══ Available data

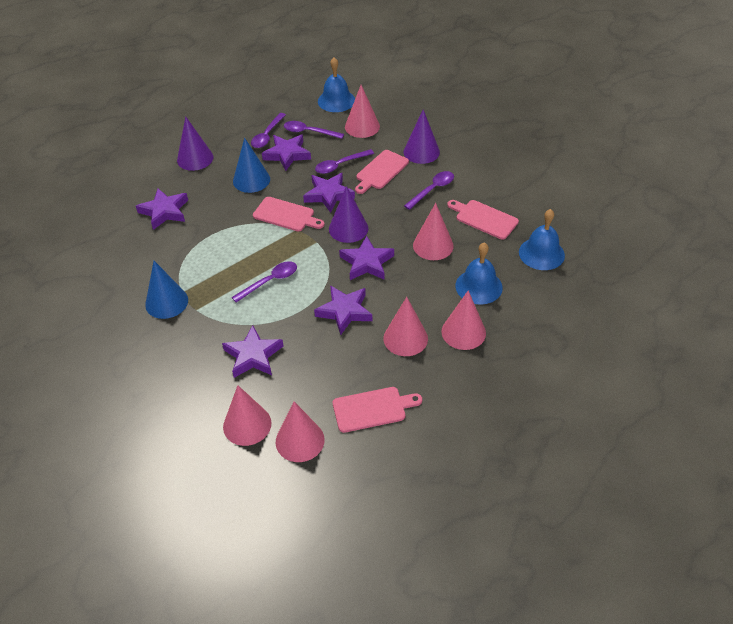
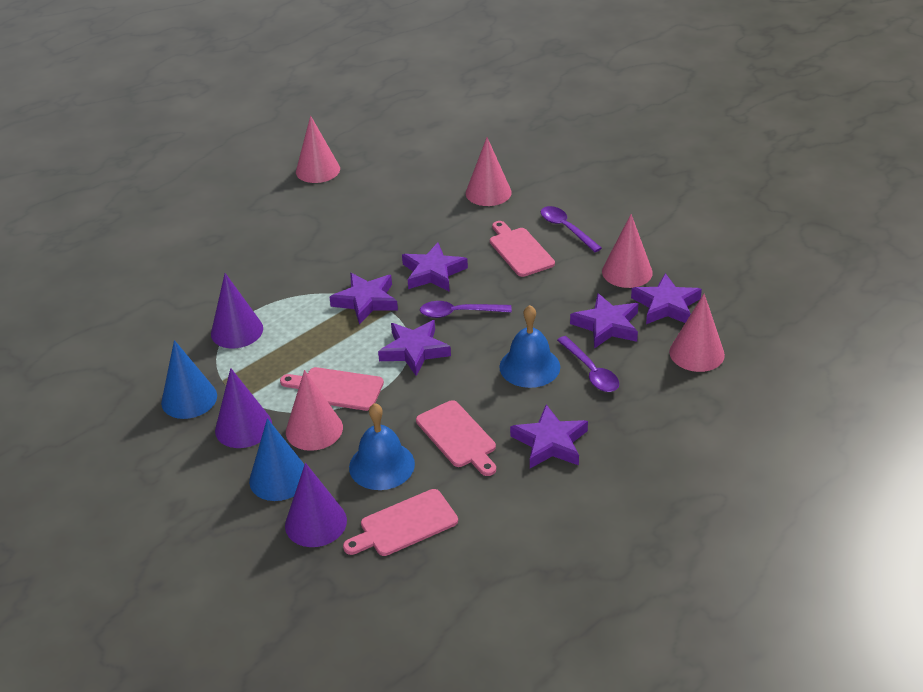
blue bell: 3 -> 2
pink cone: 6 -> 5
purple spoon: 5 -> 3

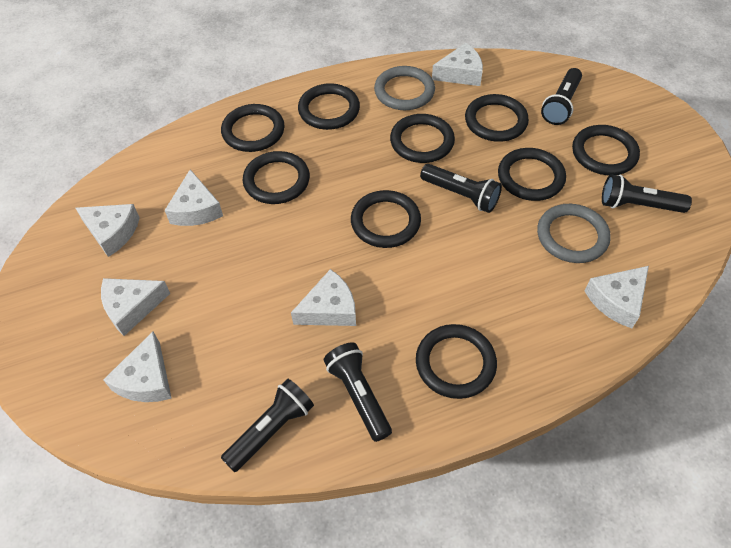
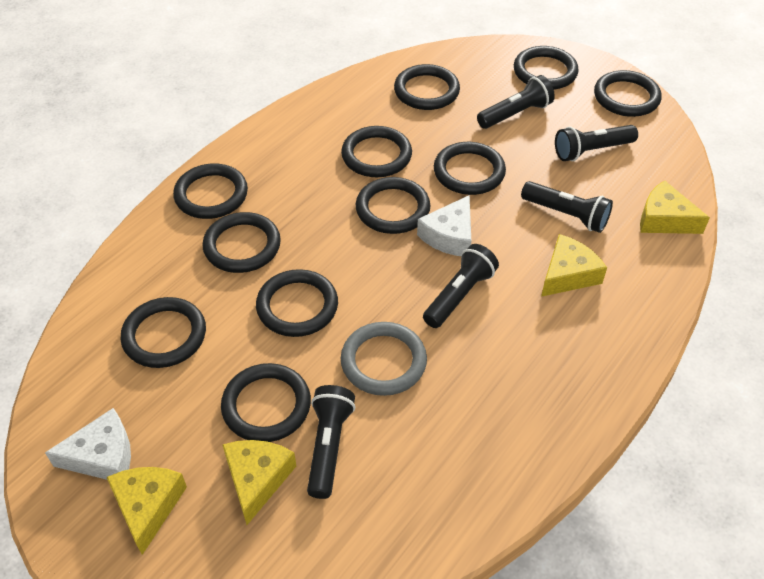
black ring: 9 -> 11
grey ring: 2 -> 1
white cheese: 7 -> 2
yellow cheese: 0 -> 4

════

Problem to solve: No lines before the one containing "black ring: 9 -> 11" belong in the answer; write out that line and each one after it exactly, through the end of the records.

Response to this task:
black ring: 9 -> 11
grey ring: 2 -> 1
white cheese: 7 -> 2
yellow cheese: 0 -> 4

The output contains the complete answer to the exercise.